• Your instructions
Begin with the opening line of the records and extract each line through the one holding "pink brick L1:M3"; pictures are not part of the copy.
===== Data supplied
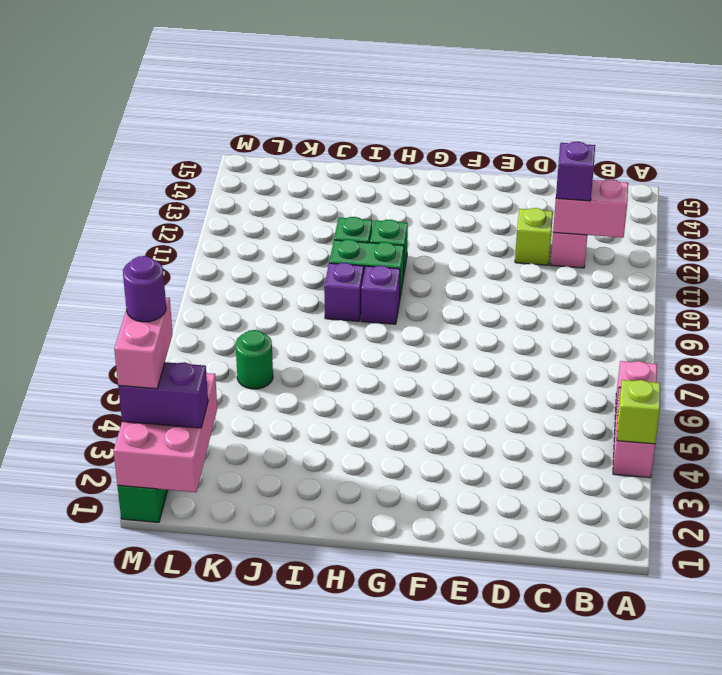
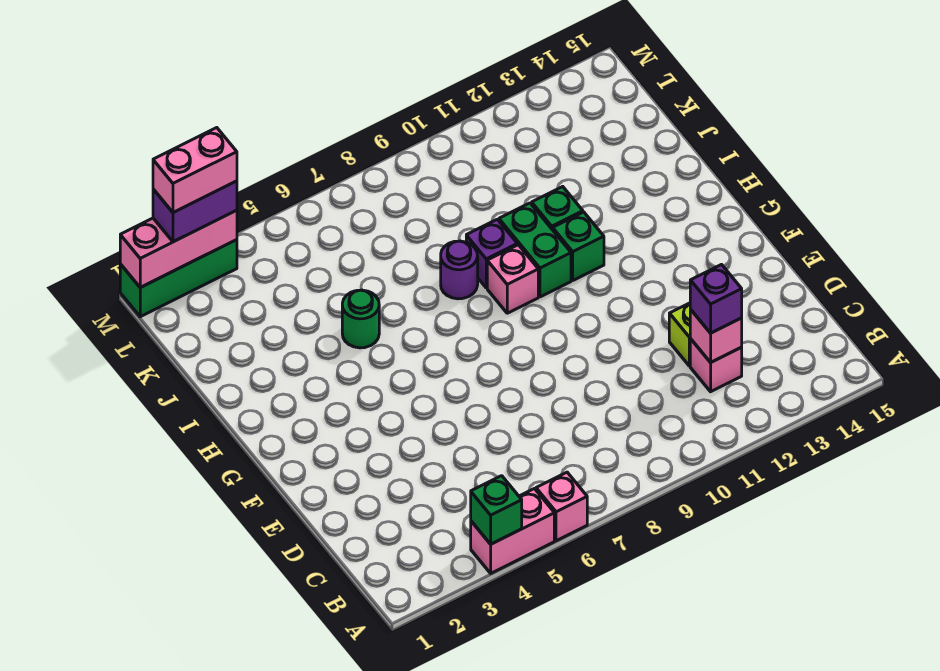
lime brick A4 level 2 -> green brick A4 level 2
pink brick B12:C12 level 2 -> pink brick C12 level 2
purple brick H9 level 1 -> pink brick H9 level 1
green round brick K6 level 1 -> green round brick I5 level 1
pink brick L1:M3 level 2 -> pink brick M1:M3 level 2
purple brick L2:M2 level 3 -> purple brick M2:M3 level 3
purple round brick M3 level 5 -> purple round brick I8 level 1

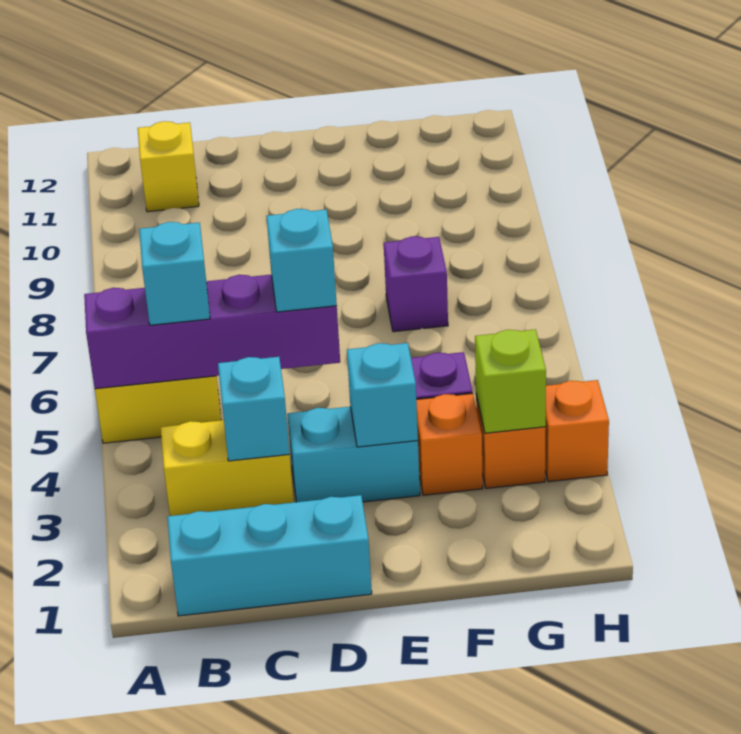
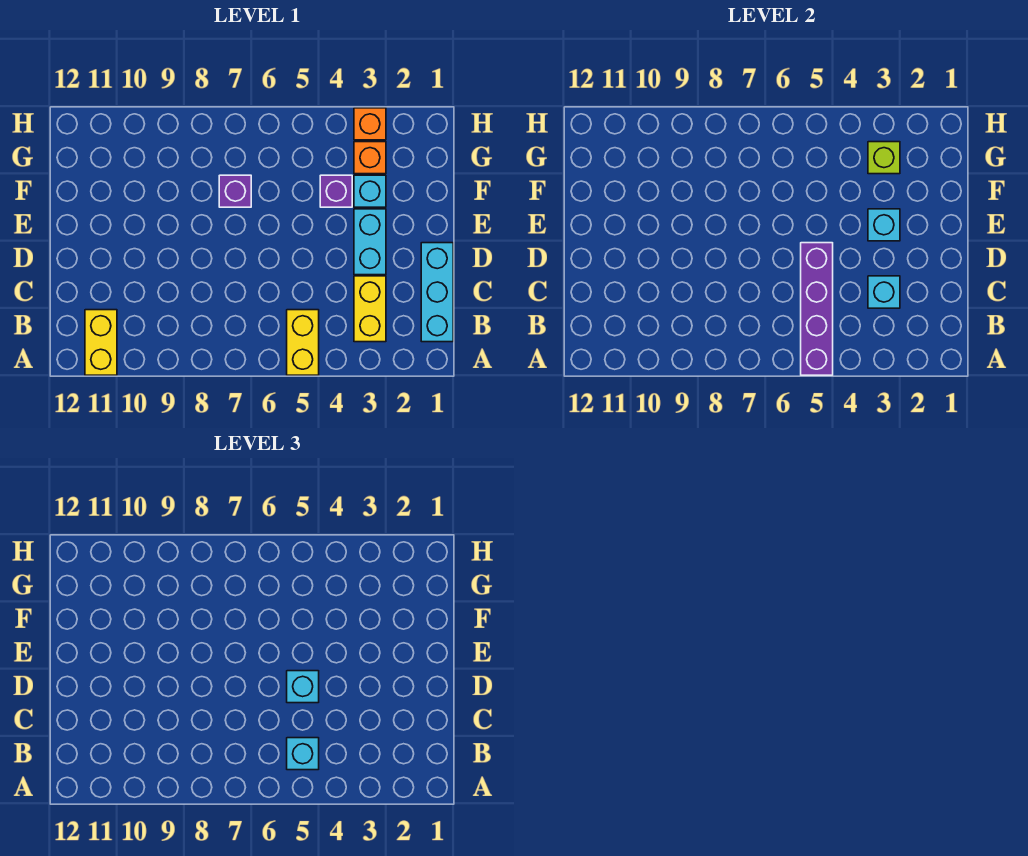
yellow brick B11 level 1 -> yellow brick A11:B11 level 1
orange brick F3 level 1 -> cyan brick F3 level 1

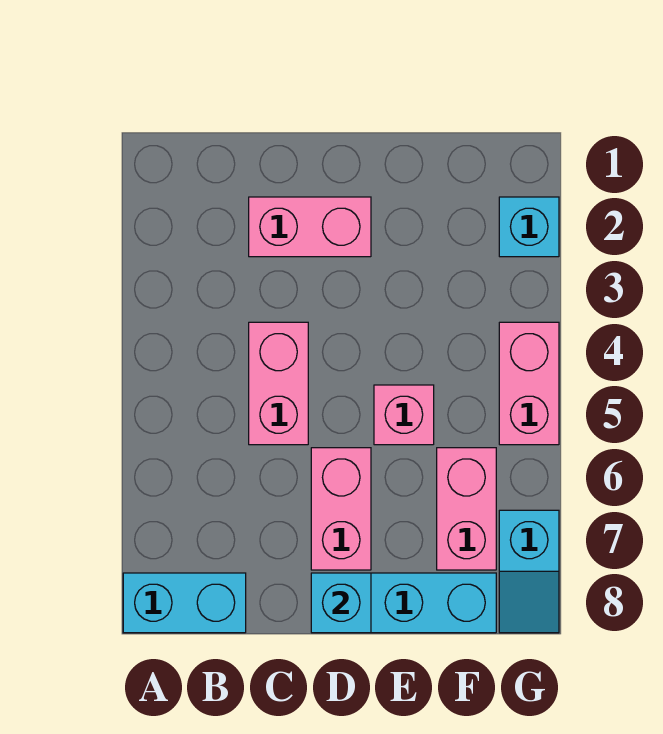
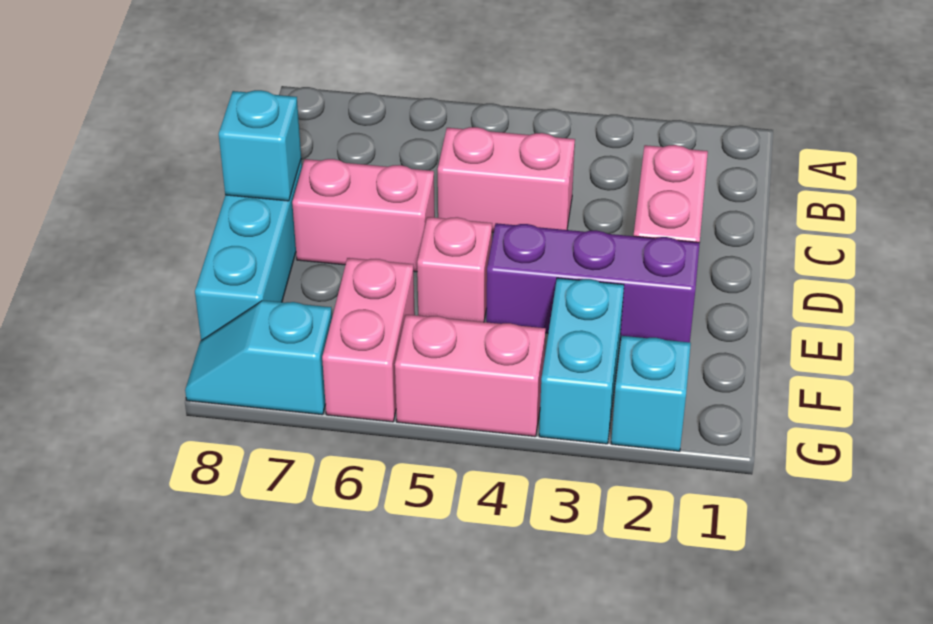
cyan brick A8:B8 level 1 -> cyan brick F3:G3 level 1
none -> purple brick E2:E4 level 1
pink brick F6:F7 level 1 -> pink brick F6:G6 level 1

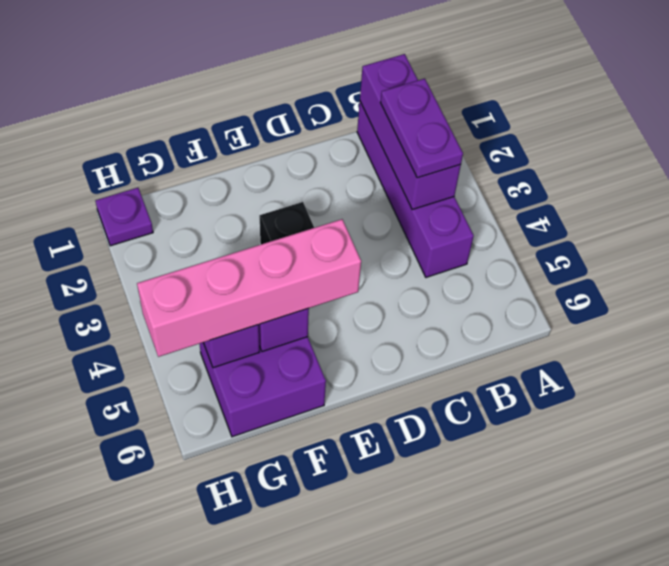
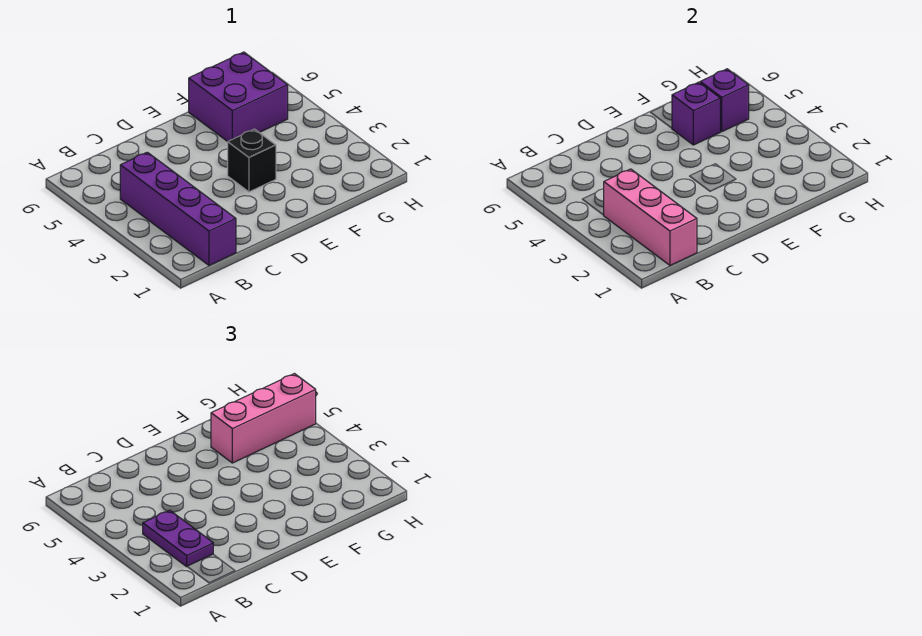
purple brick B1:B3 level 2 -> pink brick B1:B3 level 2
pink brick E5:H5 level 3 -> pink brick F5:H5 level 3
purple plate H1 level 1 -> none

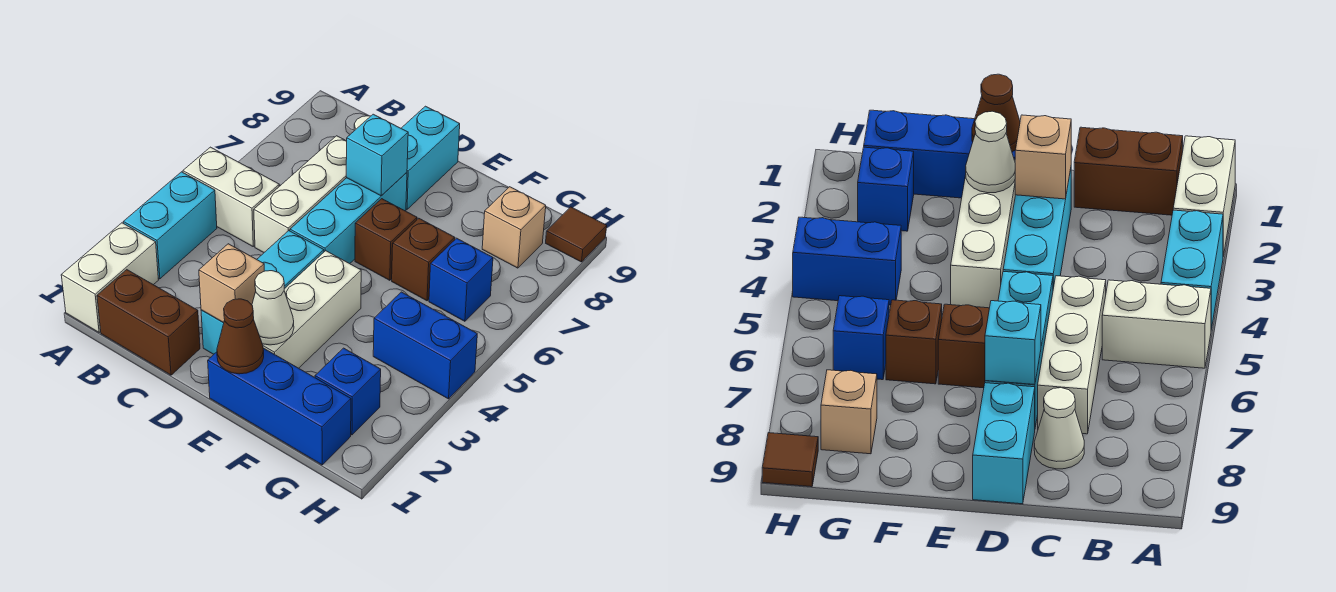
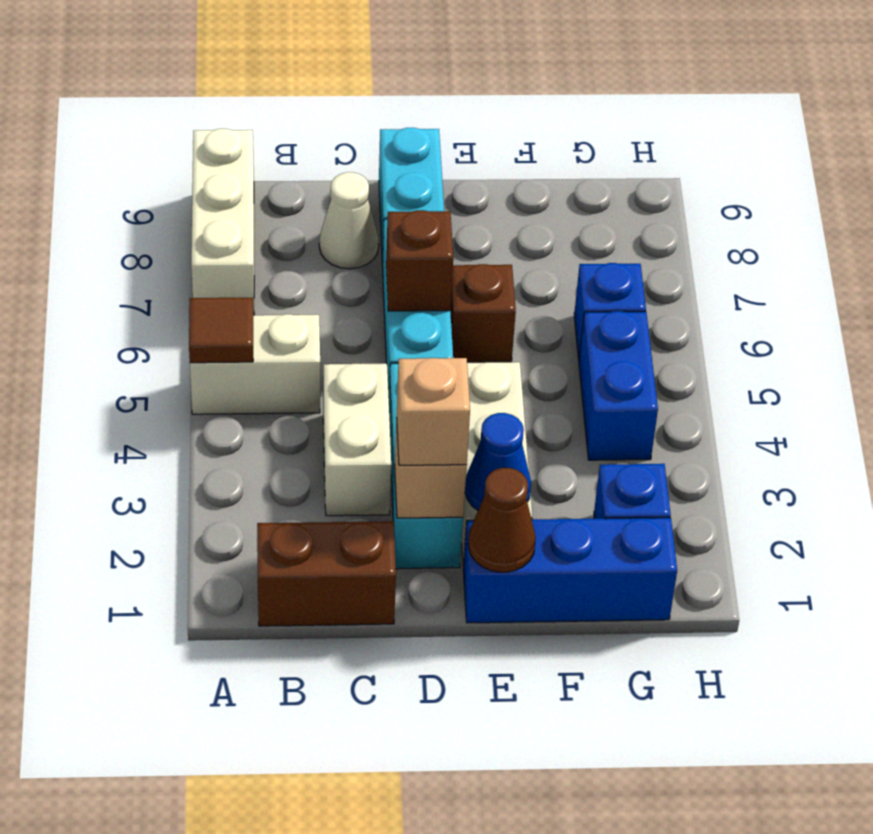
white brick A1:A2 level 1 -> white brick C3:C4 level 1
cyan brick A3:A4 level 1 -> none
white brick C5:C7 level 1 -> white brick A7:A9 level 1
cyan brick D7 level 2 -> none
white cone E2 level 2 -> blue cone E2 level 2
brown brick F6 level 1 -> brown brick D6 level 2
blue brick G4:H4 level 1 -> blue brick G4:G5 level 1
tan brick G8 level 1 -> tan brick D2 level 3
brown tile H9 level 1 -> brown tile A5 level 2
==========
• Solution to this problem
lime brick A4 level 2 -> green brick A4 level 2
pink brick B12:C12 level 2 -> pink brick C12 level 2
purple brick H9 level 1 -> pink brick H9 level 1
green round brick K6 level 1 -> green round brick I5 level 1
pink brick L1:M3 level 2 -> pink brick M1:M3 level 2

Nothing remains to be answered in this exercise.